[Exercise objective] No pictures go in the copy; retype exactly the lines from the one with "RGB3 pin B: GP27 -> GP3" through the last line of the records.
══ Given records
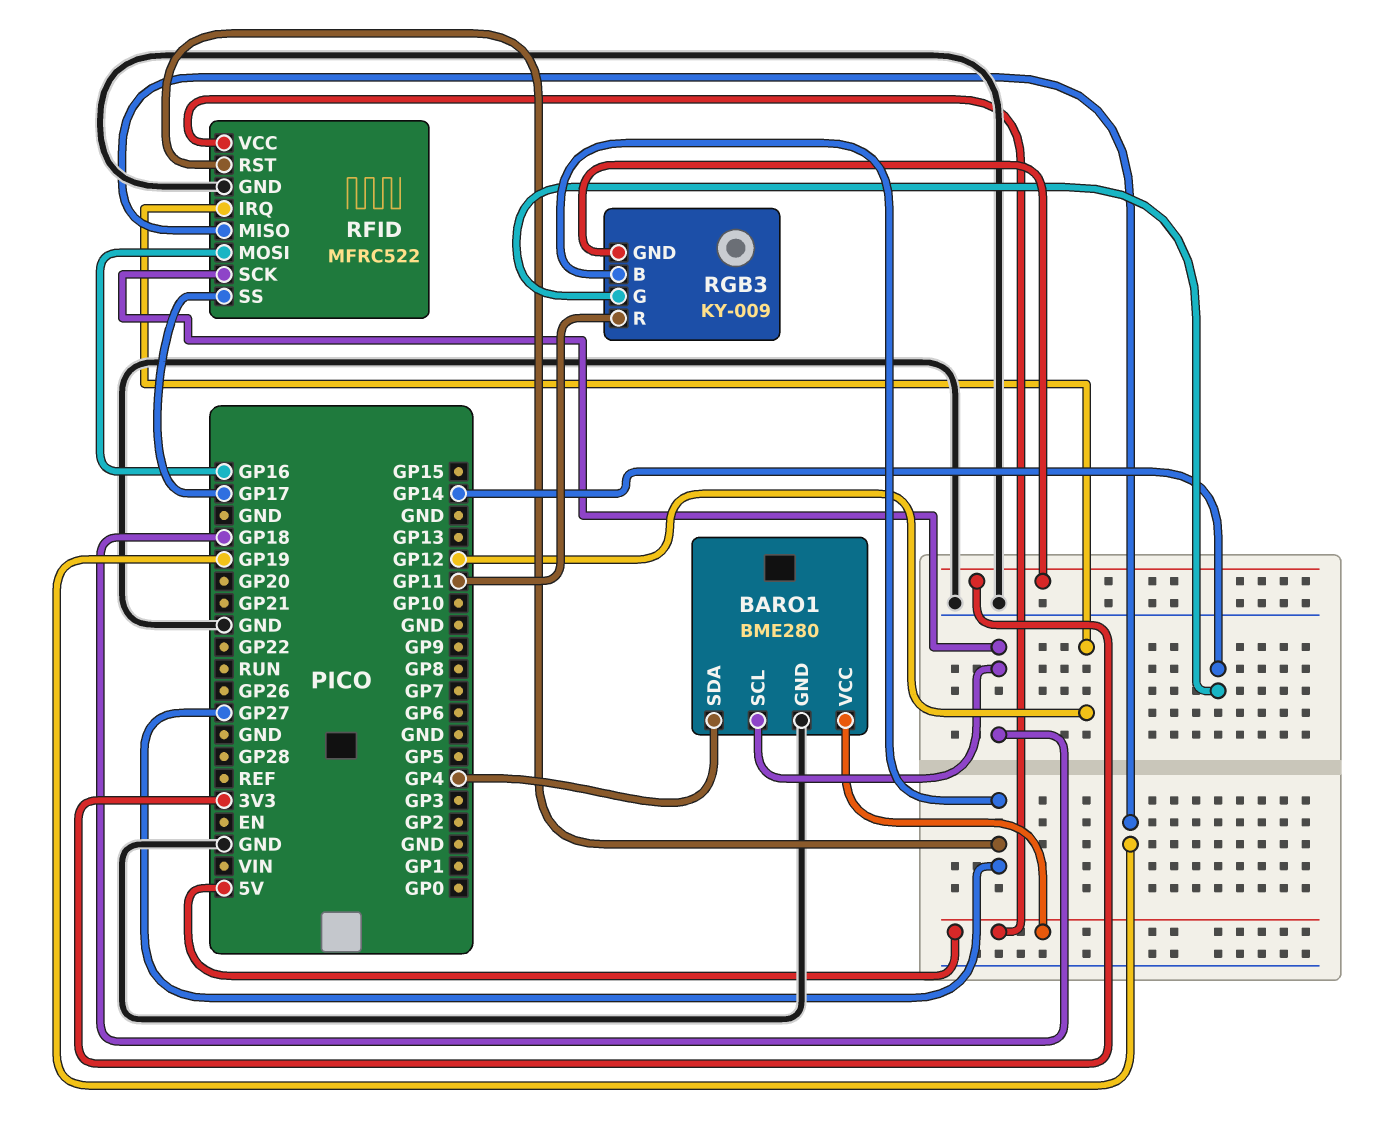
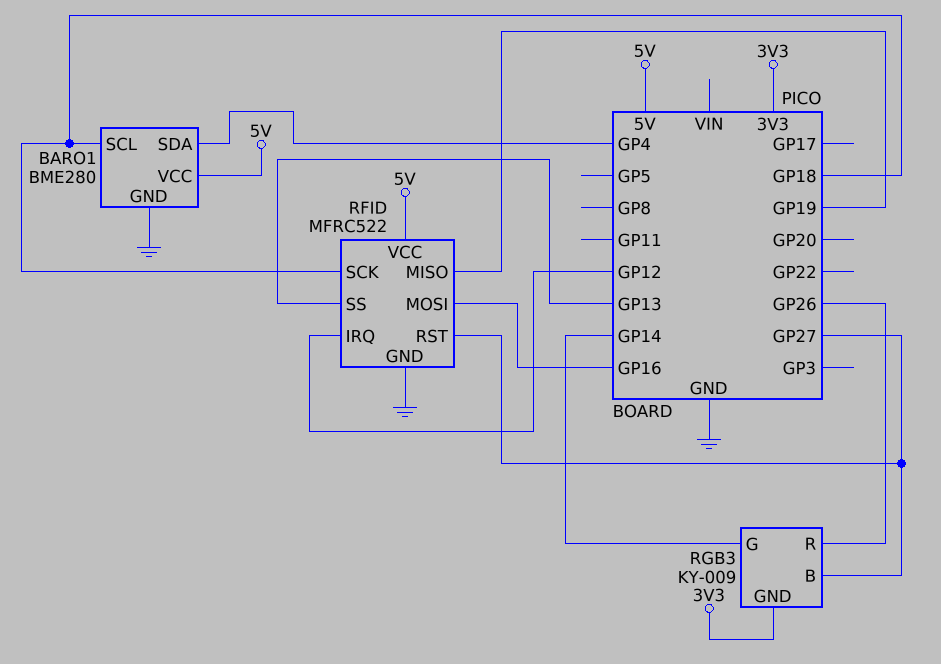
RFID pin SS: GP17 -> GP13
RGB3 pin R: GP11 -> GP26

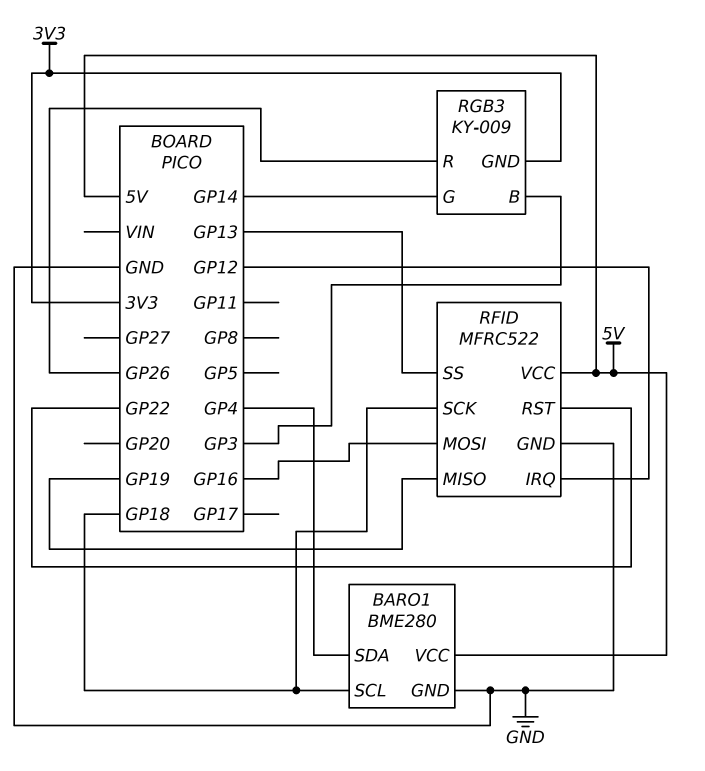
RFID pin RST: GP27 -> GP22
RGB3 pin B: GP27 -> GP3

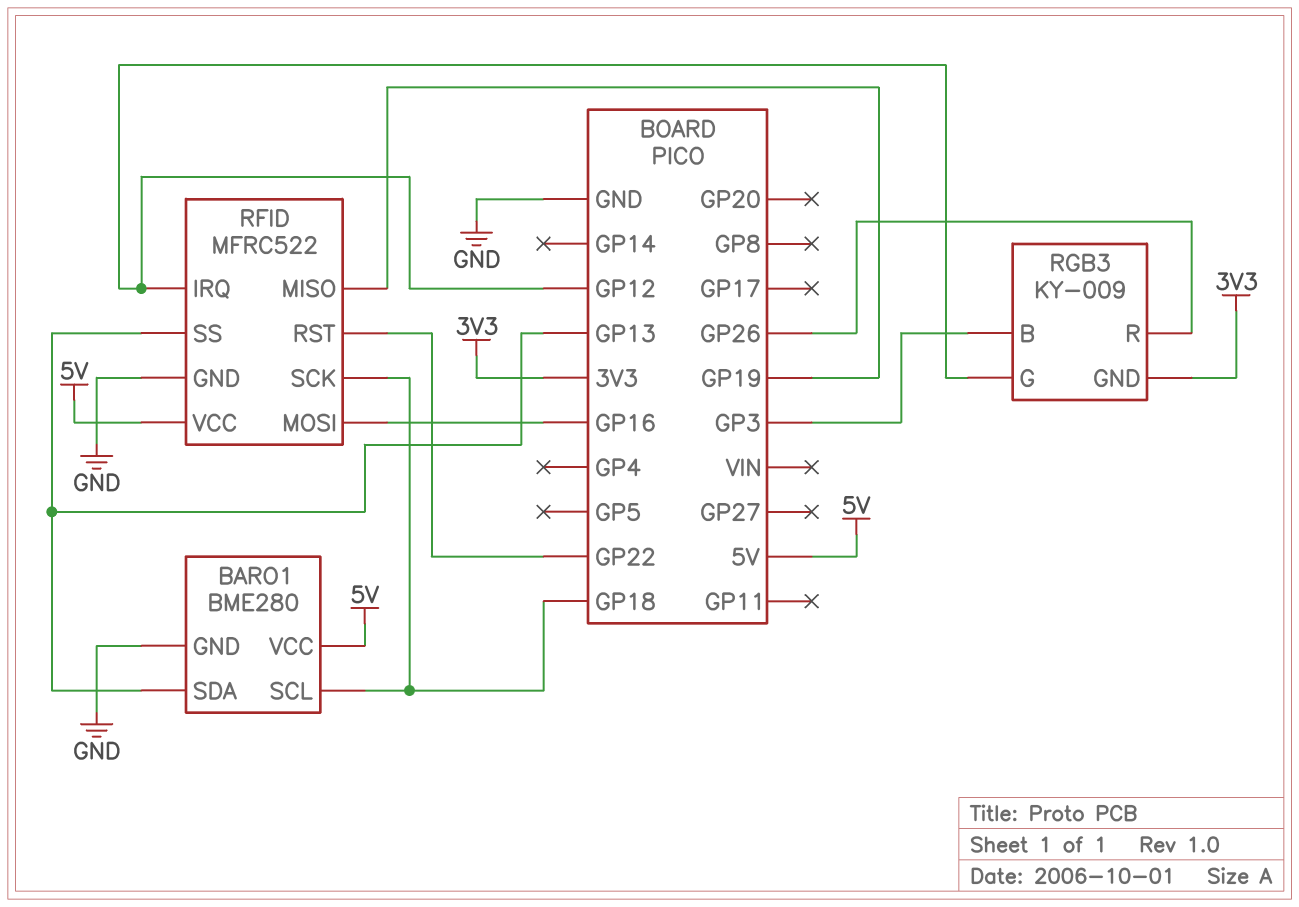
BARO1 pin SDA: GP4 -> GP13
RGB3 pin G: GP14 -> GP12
════
[Answer for the task]
RGB3 pin B: GP27 -> GP3

BARO1 pin SDA: GP4 -> GP13
RGB3 pin G: GP14 -> GP12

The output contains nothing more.